## Work request:
Restate each record exactly as it was written.

(Multi-step shape changes)
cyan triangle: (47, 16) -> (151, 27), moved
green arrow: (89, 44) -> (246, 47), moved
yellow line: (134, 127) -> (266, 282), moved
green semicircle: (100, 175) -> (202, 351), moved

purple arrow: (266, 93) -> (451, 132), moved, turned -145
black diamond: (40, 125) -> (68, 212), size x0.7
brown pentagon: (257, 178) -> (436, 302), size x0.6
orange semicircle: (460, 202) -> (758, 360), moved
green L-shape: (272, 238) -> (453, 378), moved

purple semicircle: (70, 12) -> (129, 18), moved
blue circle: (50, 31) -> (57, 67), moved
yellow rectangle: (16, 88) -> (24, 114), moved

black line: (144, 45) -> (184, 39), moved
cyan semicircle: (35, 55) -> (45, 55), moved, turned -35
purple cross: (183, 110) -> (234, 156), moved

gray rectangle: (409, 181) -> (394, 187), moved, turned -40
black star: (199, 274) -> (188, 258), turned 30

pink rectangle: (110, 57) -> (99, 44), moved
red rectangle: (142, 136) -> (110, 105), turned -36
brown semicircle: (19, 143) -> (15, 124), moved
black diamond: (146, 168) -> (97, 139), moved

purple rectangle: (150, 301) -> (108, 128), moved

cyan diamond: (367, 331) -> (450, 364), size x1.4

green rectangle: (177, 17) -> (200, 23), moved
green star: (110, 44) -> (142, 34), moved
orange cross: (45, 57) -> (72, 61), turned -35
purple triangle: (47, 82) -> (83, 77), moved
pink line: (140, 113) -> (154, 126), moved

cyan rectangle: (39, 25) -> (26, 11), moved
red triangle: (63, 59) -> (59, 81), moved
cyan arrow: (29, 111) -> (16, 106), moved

## Answer space:
cyan triangle: (47, 16) -> (151, 27), moved
green arrow: (89, 44) -> (246, 47), moved
yellow line: (134, 127) -> (266, 282), moved
green semicircle: (100, 175) -> (202, 351), moved

purple arrow: (266, 93) -> (451, 132), moved, turned -145
black diamond: (40, 125) -> (68, 212), size x0.7
brown pentagon: (257, 178) -> (436, 302), size x0.6
orange semicircle: (460, 202) -> (758, 360), moved
green L-shape: (272, 238) -> (453, 378), moved

purple semicircle: (70, 12) -> (129, 18), moved
blue circle: (50, 31) -> (57, 67), moved
yellow rectangle: (16, 88) -> (24, 114), moved

black line: (144, 45) -> (184, 39), moved
cyan semicircle: (35, 55) -> (45, 55), moved, turned -35
purple cross: (183, 110) -> (234, 156), moved

gray rectangle: (409, 181) -> (394, 187), moved, turned -40
black star: (199, 274) -> (188, 258), turned 30

pink rectangle: (110, 57) -> (99, 44), moved
red rectangle: (142, 136) -> (110, 105), turned -36
brown semicircle: (19, 143) -> (15, 124), moved
black diamond: (146, 168) -> (97, 139), moved

purple rectangle: (150, 301) -> (108, 128), moved

cyan diamond: (367, 331) -> (450, 364), size x1.4

green rectangle: (177, 17) -> (200, 23), moved
green star: (110, 44) -> (142, 34), moved
orange cross: (45, 57) -> (72, 61), turned -35
purple triangle: (47, 82) -> (83, 77), moved
pink line: (140, 113) -> (154, 126), moved

cyan rectangle: (39, 25) -> (26, 11), moved
red triangle: (63, 59) -> (59, 81), moved
cyan arrow: (29, 111) -> (16, 106), moved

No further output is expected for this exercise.